* WHAT IS NEEDED: Each line that contains "down" needs to be copied from the listing.

* INFORMATION SHOWN:
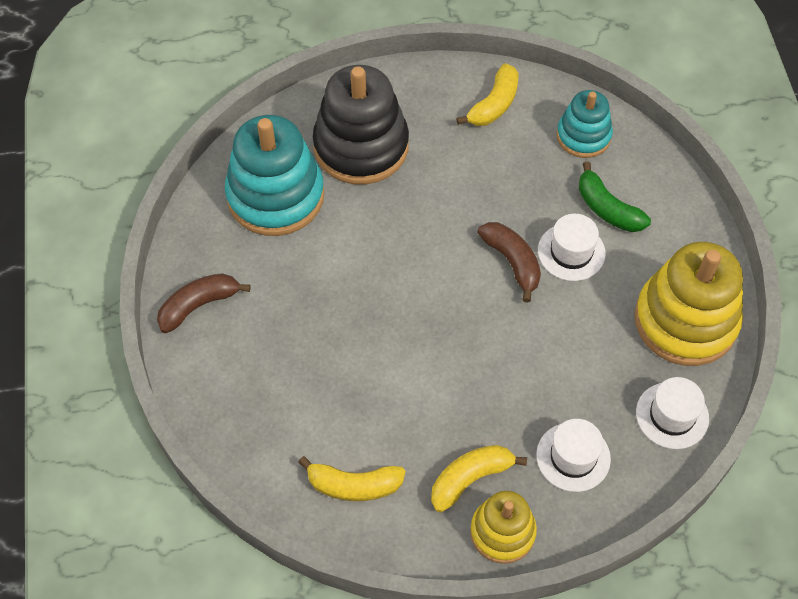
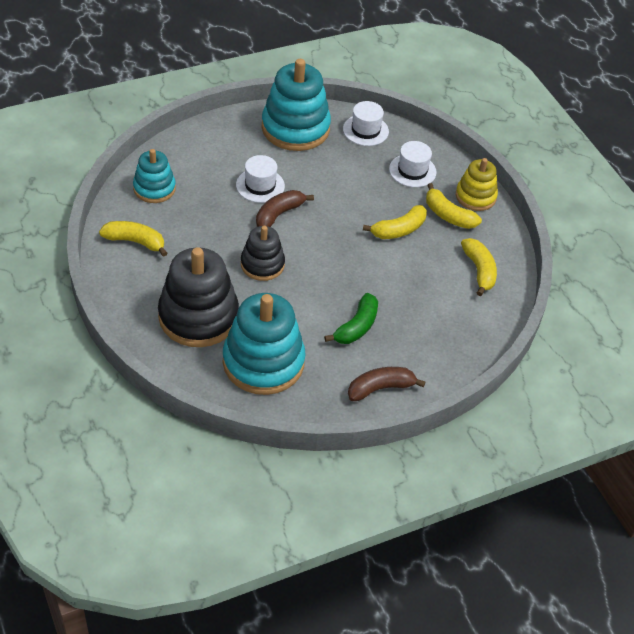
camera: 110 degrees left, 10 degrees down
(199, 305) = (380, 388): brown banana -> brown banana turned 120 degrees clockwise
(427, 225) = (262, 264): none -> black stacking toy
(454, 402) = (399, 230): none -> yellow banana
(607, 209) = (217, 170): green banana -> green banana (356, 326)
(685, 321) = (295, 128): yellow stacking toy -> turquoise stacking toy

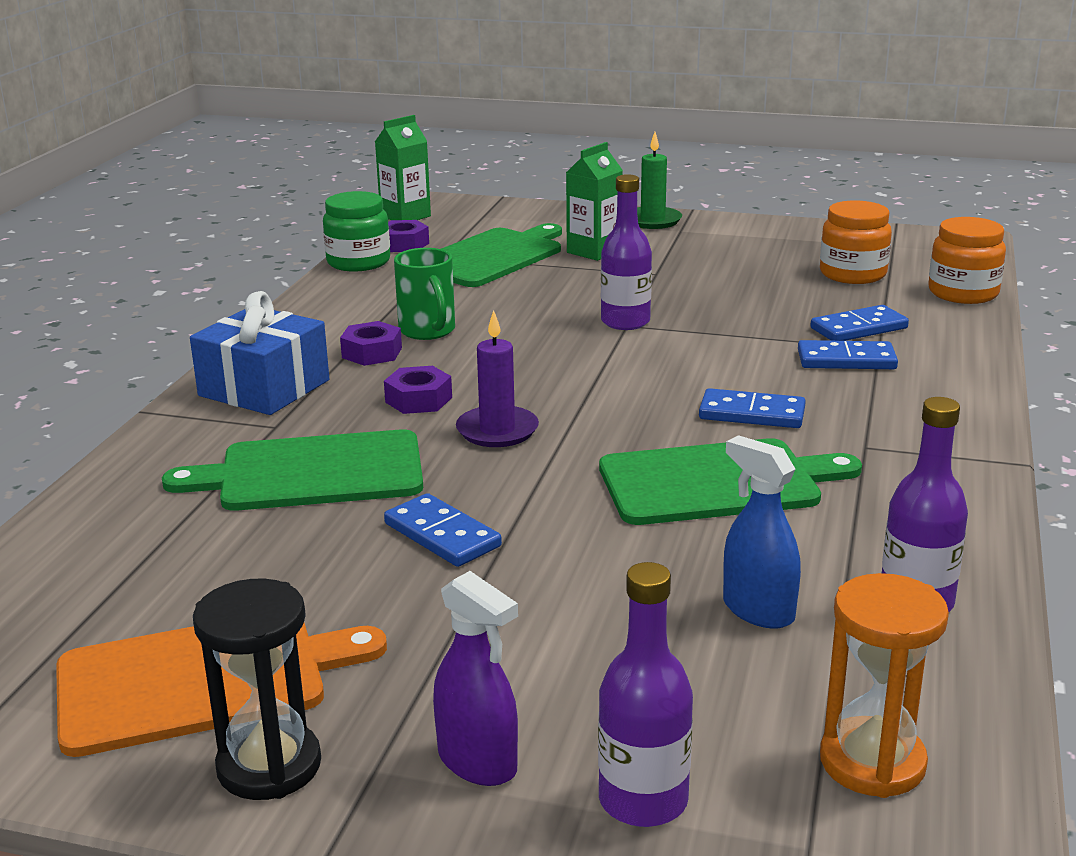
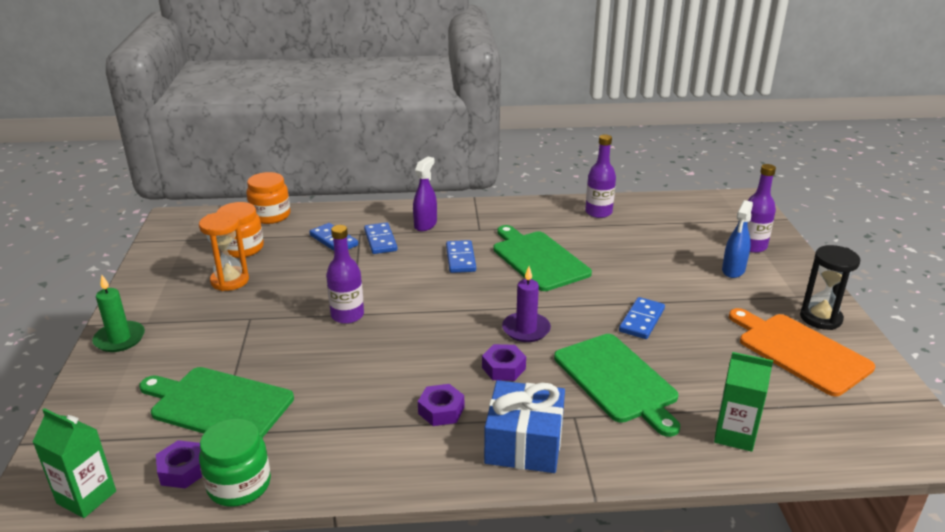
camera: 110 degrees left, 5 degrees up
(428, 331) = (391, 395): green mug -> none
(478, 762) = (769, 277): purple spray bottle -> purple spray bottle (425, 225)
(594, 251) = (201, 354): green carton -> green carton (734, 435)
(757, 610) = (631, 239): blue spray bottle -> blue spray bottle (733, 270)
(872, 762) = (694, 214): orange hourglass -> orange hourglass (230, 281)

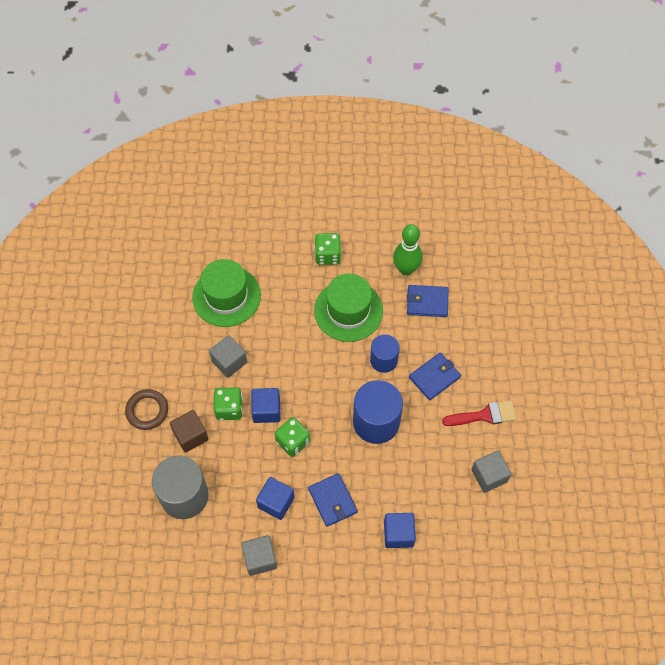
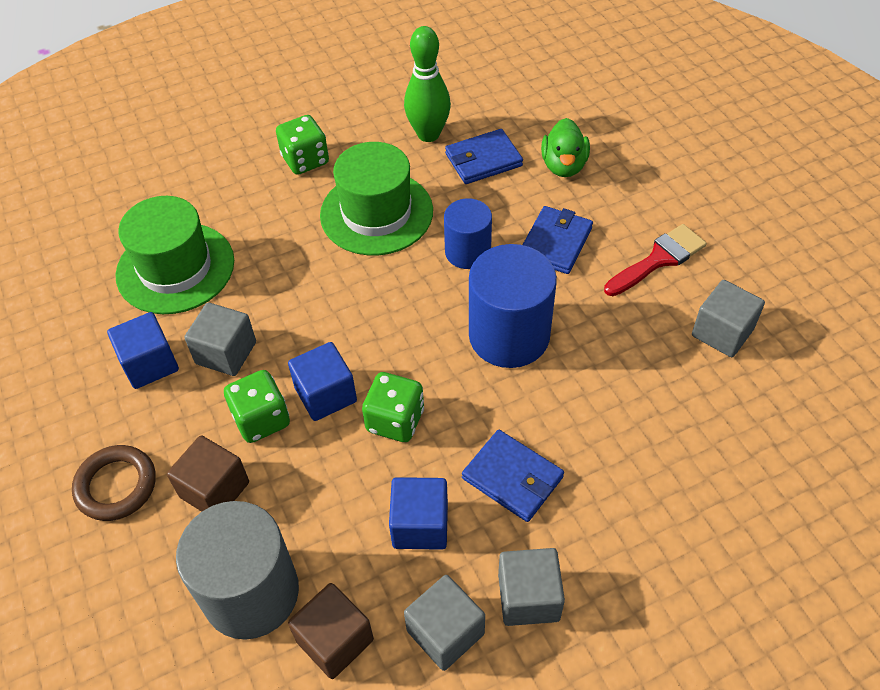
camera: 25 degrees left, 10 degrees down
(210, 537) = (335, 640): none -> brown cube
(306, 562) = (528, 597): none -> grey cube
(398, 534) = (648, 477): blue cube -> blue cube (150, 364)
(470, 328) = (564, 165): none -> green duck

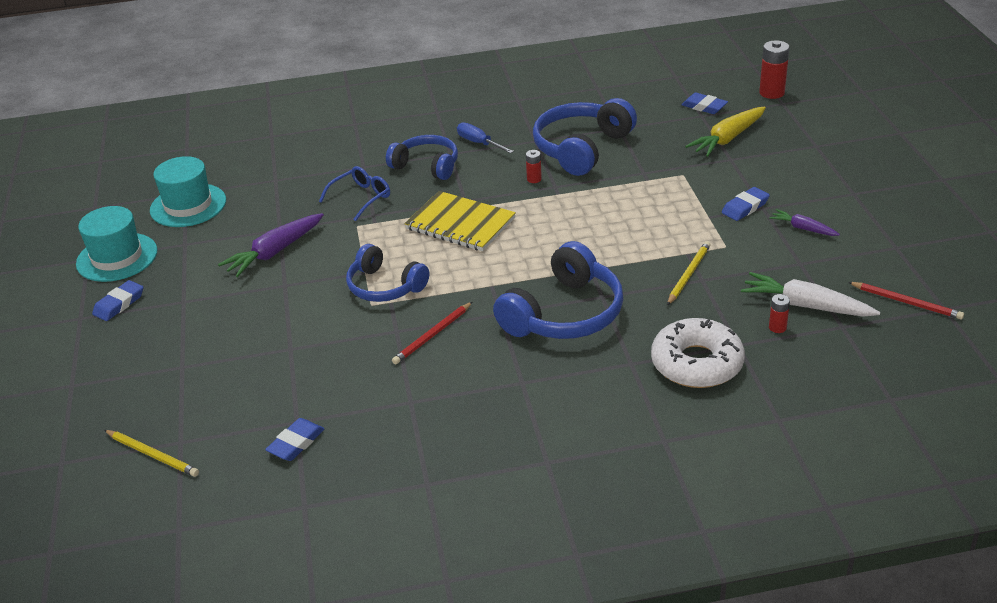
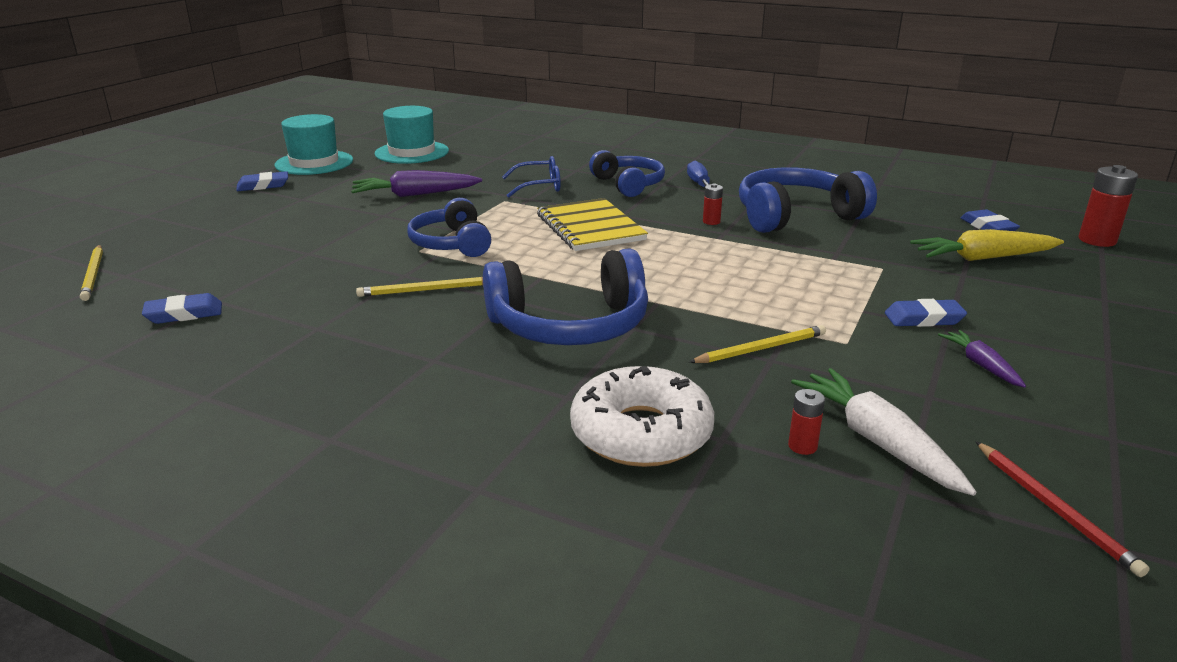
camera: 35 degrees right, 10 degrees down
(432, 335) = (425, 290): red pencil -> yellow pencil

* TASK RESULT:
camera: 110 degrees left, 10 degrees down
camera: 25 degrees left, 10 degrees down
camera: 35 degrees right, 10 degrees down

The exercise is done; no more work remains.